>>>>>

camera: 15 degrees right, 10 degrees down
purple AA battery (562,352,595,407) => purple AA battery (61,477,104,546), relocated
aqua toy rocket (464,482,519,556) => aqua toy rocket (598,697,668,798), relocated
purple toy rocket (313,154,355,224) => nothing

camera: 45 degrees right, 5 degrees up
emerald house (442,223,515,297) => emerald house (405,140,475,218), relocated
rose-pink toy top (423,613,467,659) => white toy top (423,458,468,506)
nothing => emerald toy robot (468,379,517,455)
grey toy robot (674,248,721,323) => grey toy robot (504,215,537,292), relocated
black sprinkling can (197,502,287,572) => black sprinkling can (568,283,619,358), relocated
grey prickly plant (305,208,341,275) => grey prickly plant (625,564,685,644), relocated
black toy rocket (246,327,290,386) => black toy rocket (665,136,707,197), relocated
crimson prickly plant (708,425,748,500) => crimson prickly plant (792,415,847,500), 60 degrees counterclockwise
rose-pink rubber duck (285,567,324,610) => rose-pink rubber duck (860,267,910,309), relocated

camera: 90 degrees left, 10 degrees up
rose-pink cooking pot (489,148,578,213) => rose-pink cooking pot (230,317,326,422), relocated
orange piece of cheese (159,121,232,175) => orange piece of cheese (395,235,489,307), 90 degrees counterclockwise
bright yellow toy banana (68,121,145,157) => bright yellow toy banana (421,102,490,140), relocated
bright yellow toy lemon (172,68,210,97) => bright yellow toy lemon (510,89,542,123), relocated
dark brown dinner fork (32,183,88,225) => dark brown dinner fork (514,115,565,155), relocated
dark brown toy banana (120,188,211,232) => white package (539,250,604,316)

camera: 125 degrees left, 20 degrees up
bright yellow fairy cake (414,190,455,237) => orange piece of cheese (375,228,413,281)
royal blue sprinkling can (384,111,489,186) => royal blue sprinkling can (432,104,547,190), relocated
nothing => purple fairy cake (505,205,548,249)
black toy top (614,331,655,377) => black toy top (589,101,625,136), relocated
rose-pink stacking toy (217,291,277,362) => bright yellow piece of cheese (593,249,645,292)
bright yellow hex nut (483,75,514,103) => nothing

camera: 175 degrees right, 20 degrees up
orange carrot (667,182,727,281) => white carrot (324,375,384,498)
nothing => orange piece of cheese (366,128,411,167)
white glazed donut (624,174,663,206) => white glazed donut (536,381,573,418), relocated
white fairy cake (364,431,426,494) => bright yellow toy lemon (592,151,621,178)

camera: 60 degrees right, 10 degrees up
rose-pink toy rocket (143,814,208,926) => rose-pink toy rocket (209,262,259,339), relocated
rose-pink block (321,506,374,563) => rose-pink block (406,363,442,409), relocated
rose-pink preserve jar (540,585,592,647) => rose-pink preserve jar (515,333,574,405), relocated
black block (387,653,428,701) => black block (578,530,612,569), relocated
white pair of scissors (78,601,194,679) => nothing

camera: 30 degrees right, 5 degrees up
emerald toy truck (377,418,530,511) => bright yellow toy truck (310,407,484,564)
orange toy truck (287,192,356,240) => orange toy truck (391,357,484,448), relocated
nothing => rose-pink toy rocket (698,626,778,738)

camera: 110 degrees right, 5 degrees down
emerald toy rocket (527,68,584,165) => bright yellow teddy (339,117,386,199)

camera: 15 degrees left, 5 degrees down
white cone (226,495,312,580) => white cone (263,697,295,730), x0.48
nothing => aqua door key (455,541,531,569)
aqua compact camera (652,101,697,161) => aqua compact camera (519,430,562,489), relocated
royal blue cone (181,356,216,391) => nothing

<<<<<

TASK DIRECTIONS
In the listing above, locate the line containing "camera: 175 degrees right, 20 degrees up" and the line containing "rose-pink block (321,506,374,563)". Extract those two lines and every line between them, exactly as written, and only those.

EXPECTED ANSWER
camera: 175 degrees right, 20 degrees up
orange carrot (667,182,727,281) => white carrot (324,375,384,498)
nothing => orange piece of cheese (366,128,411,167)
white glazed donut (624,174,663,206) => white glazed donut (536,381,573,418), relocated
white fairy cake (364,431,426,494) => bright yellow toy lemon (592,151,621,178)

camera: 60 degrees right, 10 degrees up
rose-pink toy rocket (143,814,208,926) => rose-pink toy rocket (209,262,259,339), relocated
rose-pink block (321,506,374,563) => rose-pink block (406,363,442,409), relocated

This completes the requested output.